- WHAT THE TASK ASKS
Could you print all the entries below exactly as they appear, omitting the pictures?

- MATERIAL FOR THIS EXERCISE
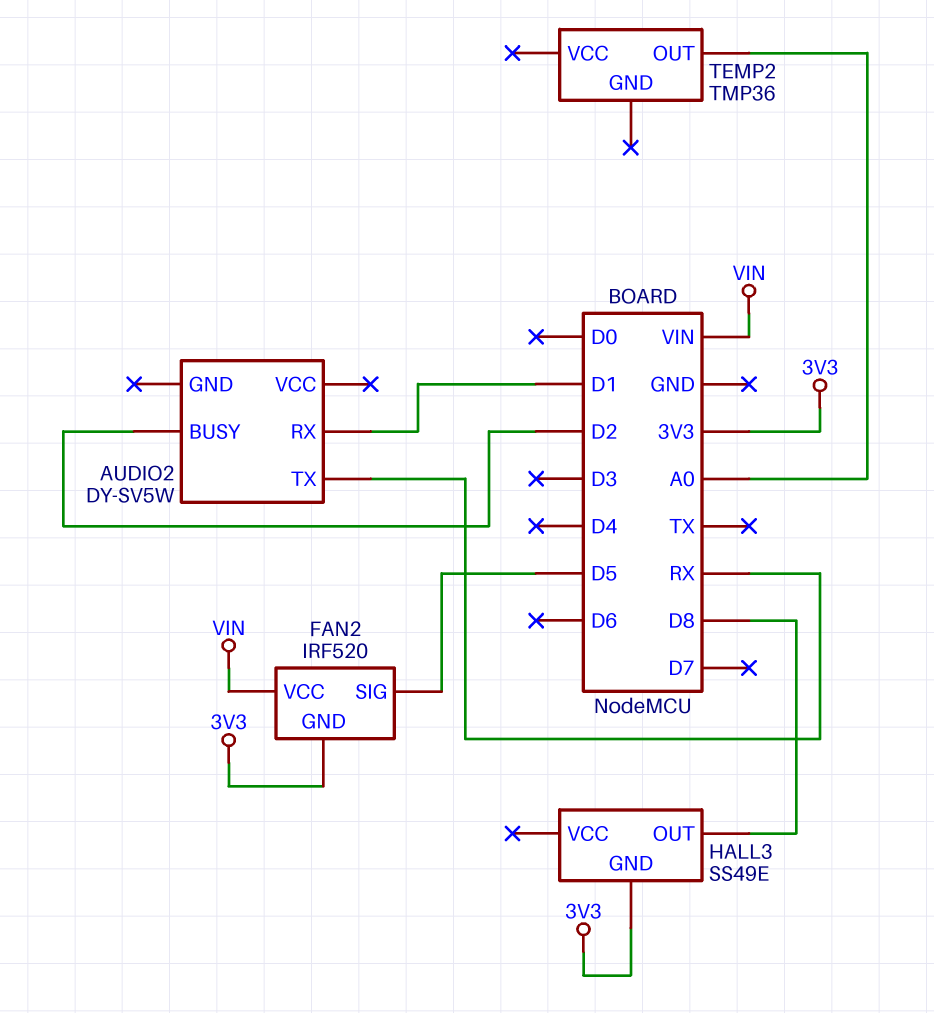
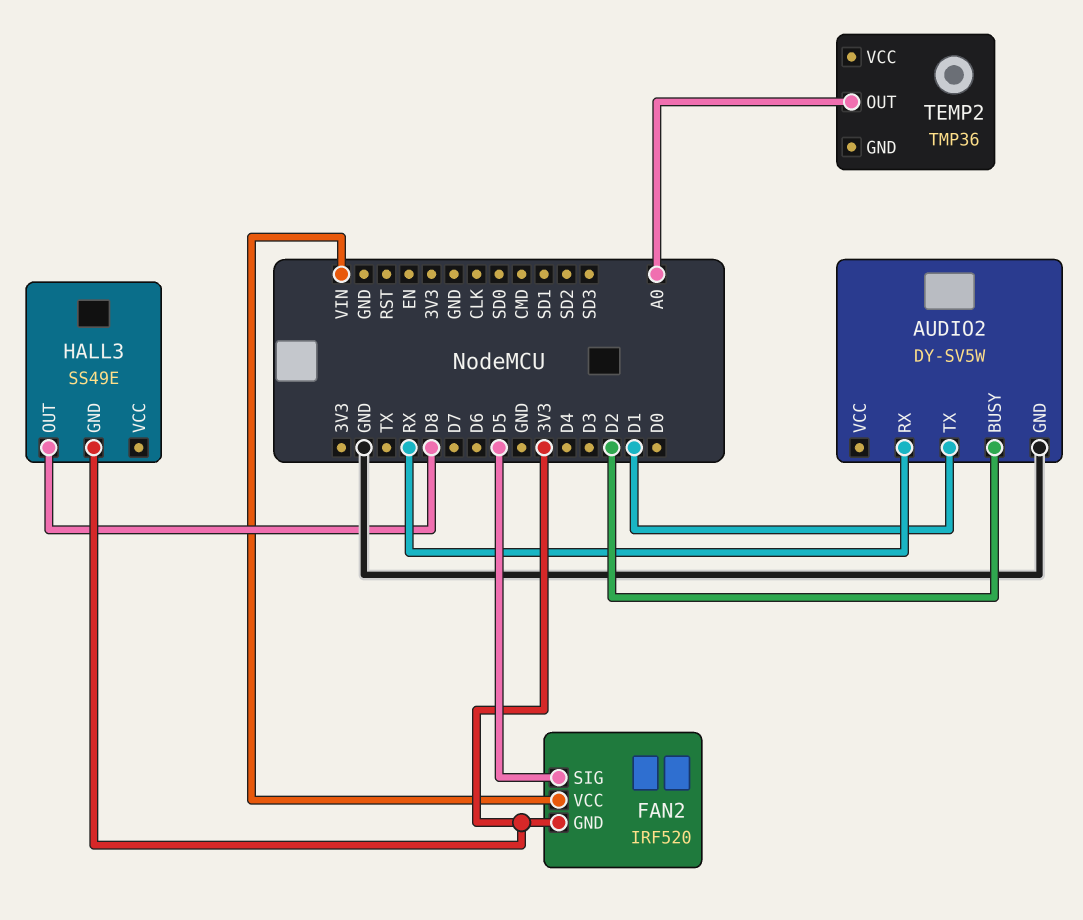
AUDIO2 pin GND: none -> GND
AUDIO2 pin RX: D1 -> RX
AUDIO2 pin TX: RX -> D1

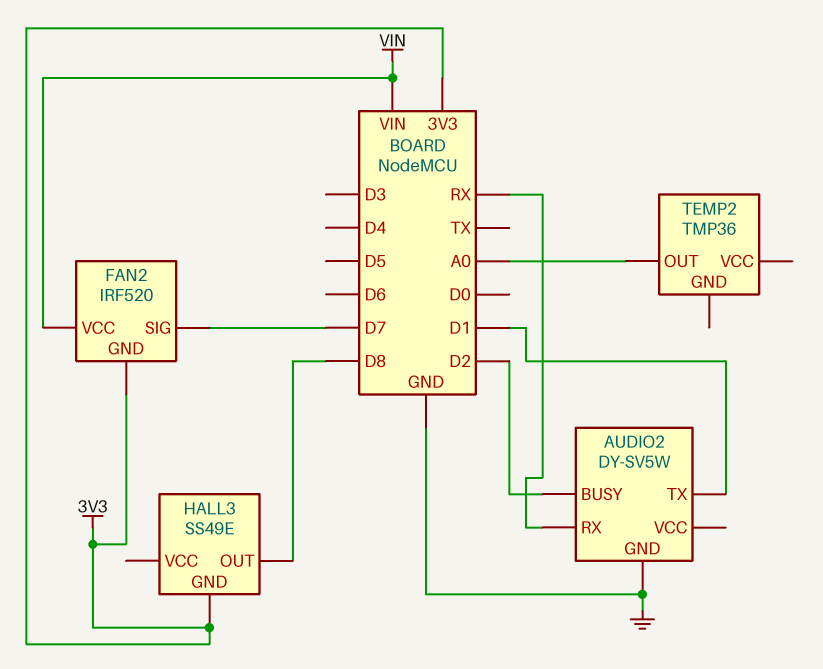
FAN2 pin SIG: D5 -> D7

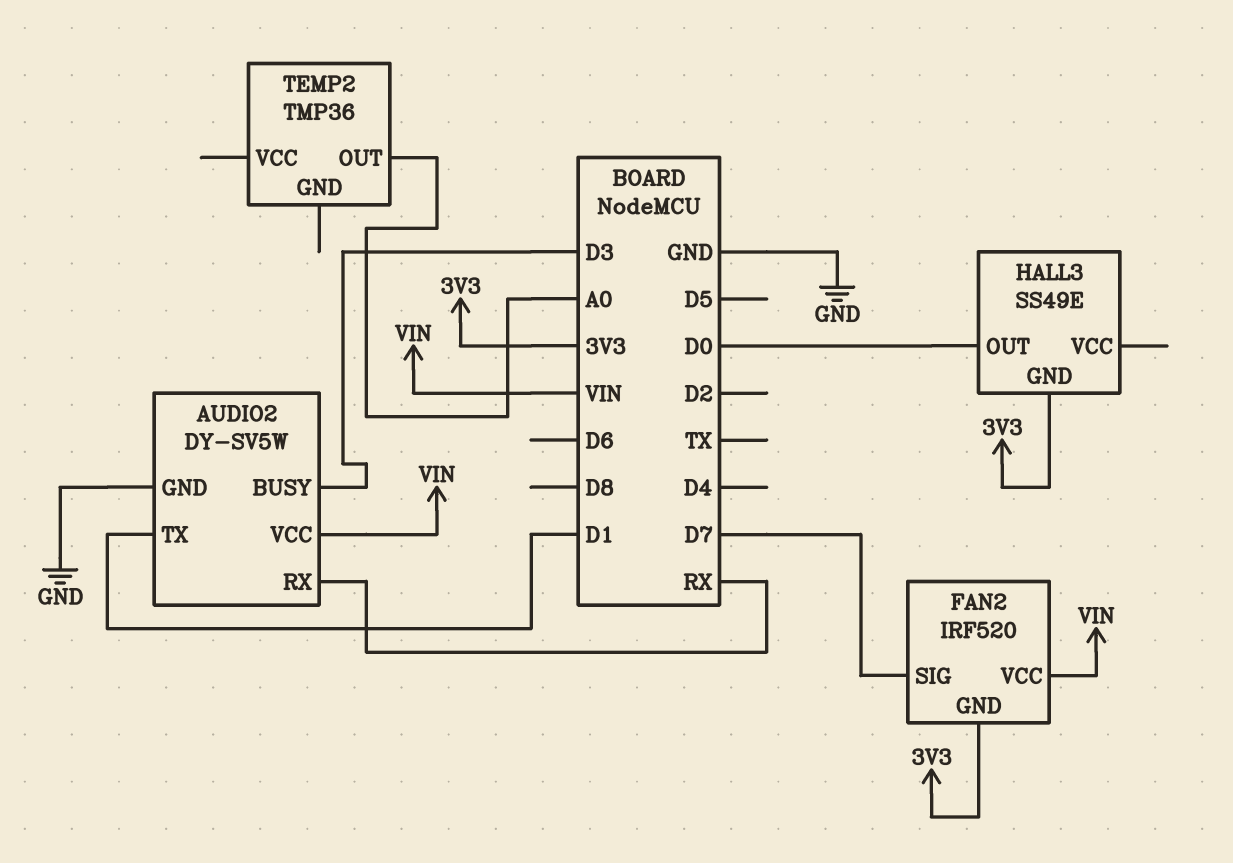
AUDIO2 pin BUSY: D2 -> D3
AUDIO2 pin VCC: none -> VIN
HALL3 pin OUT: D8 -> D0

- TASK RESPONSE
AUDIO2 pin GND: none -> GND
AUDIO2 pin RX: D1 -> RX
AUDIO2 pin TX: RX -> D1

FAN2 pin SIG: D5 -> D7

AUDIO2 pin BUSY: D2 -> D3
AUDIO2 pin VCC: none -> VIN
HALL3 pin OUT: D8 -> D0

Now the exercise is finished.